| What is being asked |
Your response should consist of every line below, reproduced without alteration.

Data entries
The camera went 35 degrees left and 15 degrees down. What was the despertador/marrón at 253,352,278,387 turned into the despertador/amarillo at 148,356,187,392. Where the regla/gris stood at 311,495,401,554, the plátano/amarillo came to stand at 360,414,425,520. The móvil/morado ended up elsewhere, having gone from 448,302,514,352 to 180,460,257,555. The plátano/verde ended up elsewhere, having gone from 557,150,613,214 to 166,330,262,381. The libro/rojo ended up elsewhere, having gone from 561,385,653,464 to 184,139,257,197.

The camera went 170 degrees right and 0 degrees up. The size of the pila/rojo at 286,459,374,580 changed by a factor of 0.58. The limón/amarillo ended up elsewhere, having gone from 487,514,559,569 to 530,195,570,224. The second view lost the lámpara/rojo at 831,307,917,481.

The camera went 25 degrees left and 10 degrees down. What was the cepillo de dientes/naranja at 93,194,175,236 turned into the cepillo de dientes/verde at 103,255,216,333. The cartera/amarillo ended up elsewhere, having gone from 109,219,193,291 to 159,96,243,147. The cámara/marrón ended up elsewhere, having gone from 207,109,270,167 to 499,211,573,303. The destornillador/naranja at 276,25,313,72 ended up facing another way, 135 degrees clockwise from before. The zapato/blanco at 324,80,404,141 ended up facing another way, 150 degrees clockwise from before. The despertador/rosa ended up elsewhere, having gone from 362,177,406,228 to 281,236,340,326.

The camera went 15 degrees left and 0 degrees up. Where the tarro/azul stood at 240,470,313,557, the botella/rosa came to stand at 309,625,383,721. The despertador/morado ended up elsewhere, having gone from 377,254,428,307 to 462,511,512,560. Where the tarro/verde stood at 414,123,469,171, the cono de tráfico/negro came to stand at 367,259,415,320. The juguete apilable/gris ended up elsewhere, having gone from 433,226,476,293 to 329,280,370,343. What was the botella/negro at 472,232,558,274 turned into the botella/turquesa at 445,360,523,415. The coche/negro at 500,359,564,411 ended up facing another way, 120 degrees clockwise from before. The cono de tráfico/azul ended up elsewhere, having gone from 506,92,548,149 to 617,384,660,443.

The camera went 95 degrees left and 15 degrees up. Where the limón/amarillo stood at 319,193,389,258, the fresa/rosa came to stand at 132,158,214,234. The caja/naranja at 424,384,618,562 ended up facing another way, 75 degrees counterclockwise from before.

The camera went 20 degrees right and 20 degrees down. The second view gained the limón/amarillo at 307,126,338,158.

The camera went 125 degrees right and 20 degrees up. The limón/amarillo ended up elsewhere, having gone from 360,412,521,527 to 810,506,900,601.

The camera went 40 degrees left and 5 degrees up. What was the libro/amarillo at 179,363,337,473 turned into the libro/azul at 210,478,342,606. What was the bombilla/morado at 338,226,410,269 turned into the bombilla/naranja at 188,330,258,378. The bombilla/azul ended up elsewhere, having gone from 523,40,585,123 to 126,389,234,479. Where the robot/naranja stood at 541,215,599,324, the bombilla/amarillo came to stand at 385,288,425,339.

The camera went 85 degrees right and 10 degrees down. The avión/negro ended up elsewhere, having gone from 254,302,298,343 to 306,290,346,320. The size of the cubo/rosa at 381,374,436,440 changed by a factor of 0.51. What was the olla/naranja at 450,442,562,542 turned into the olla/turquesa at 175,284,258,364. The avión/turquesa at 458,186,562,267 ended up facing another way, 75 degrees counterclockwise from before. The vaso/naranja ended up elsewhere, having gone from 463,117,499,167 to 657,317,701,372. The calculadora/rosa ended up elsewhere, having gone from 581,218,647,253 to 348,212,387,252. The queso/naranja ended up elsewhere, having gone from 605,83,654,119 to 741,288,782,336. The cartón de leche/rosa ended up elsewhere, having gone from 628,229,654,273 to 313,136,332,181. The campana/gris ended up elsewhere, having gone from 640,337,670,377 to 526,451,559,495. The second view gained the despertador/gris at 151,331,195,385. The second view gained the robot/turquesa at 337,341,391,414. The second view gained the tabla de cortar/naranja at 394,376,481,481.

| Task answer |
The camera went 35 degrees left and 15 degrees down. What was the despertador/marrón at 253,352,278,387 turned into the despertador/amarillo at 148,356,187,392. Where the regla/gris stood at 311,495,401,554, the plátano/amarillo came to stand at 360,414,425,520. The móvil/morado ended up elsewhere, having gone from 448,302,514,352 to 180,460,257,555. The plátano/verde ended up elsewhere, having gone from 557,150,613,214 to 166,330,262,381. The libro/rojo ended up elsewhere, having gone from 561,385,653,464 to 184,139,257,197.

The camera went 170 degrees right and 0 degrees up. The size of the pila/rojo at 286,459,374,580 changed by a factor of 0.58. The limón/amarillo ended up elsewhere, having gone from 487,514,559,569 to 530,195,570,224. The second view lost the lámpara/rojo at 831,307,917,481.

The camera went 25 degrees left and 10 degrees down. What was the cepillo de dientes/naranja at 93,194,175,236 turned into the cepillo de dientes/verde at 103,255,216,333. The cartera/amarillo ended up elsewhere, having gone from 109,219,193,291 to 159,96,243,147. The cámara/marrón ended up elsewhere, having gone from 207,109,270,167 to 499,211,573,303. The destornillador/naranja at 276,25,313,72 ended up facing another way, 135 degrees clockwise from before. The zapato/blanco at 324,80,404,141 ended up facing another way, 150 degrees clockwise from before. The despertador/rosa ended up elsewhere, having gone from 362,177,406,228 to 281,236,340,326.

The camera went 15 degrees left and 0 degrees up. Where the tarro/azul stood at 240,470,313,557, the botella/rosa came to stand at 309,625,383,721. The despertador/morado ended up elsewhere, having gone from 377,254,428,307 to 462,511,512,560. Where the tarro/verde stood at 414,123,469,171, the cono de tráfico/negro came to stand at 367,259,415,320. The juguete apilable/gris ended up elsewhere, having gone from 433,226,476,293 to 329,280,370,343. What was the botella/negro at 472,232,558,274 turned into the botella/turquesa at 445,360,523,415. The coche/negro at 500,359,564,411 ended up facing another way, 120 degrees clockwise from before. The cono de tráfico/azul ended up elsewhere, having gone from 506,92,548,149 to 617,384,660,443.

The camera went 95 degrees left and 15 degrees up. Where the limón/amarillo stood at 319,193,389,258, the fresa/rosa came to stand at 132,158,214,234. The caja/naranja at 424,384,618,562 ended up facing another way, 75 degrees counterclockwise from before.

The camera went 20 degrees right and 20 degrees down. The second view gained the limón/amarillo at 307,126,338,158.

The camera went 125 degrees right and 20 degrees up. The limón/amarillo ended up elsewhere, having gone from 360,412,521,527 to 810,506,900,601.

The camera went 40 degrees left and 5 degrees up. What was the libro/amarillo at 179,363,337,473 turned into the libro/azul at 210,478,342,606. What was the bombilla/morado at 338,226,410,269 turned into the bombilla/naranja at 188,330,258,378. The bombilla/azul ended up elsewhere, having gone from 523,40,585,123 to 126,389,234,479. Where the robot/naranja stood at 541,215,599,324, the bombilla/amarillo came to stand at 385,288,425,339.

The camera went 85 degrees right and 10 degrees down. The avión/negro ended up elsewhere, having gone from 254,302,298,343 to 306,290,346,320. The size of the cubo/rosa at 381,374,436,440 changed by a factor of 0.51. What was the olla/naranja at 450,442,562,542 turned into the olla/turquesa at 175,284,258,364. The avión/turquesa at 458,186,562,267 ended up facing another way, 75 degrees counterclockwise from before. The vaso/naranja ended up elsewhere, having gone from 463,117,499,167 to 657,317,701,372. The calculadora/rosa ended up elsewhere, having gone from 581,218,647,253 to 348,212,387,252. The queso/naranja ended up elsewhere, having gone from 605,83,654,119 to 741,288,782,336. The cartón de leche/rosa ended up elsewhere, having gone from 628,229,654,273 to 313,136,332,181. The campana/gris ended up elsewhere, having gone from 640,337,670,377 to 526,451,559,495. The second view gained the despertador/gris at 151,331,195,385. The second view gained the robot/turquesa at 337,341,391,414. The second view gained the tabla de cortar/naranja at 394,376,481,481.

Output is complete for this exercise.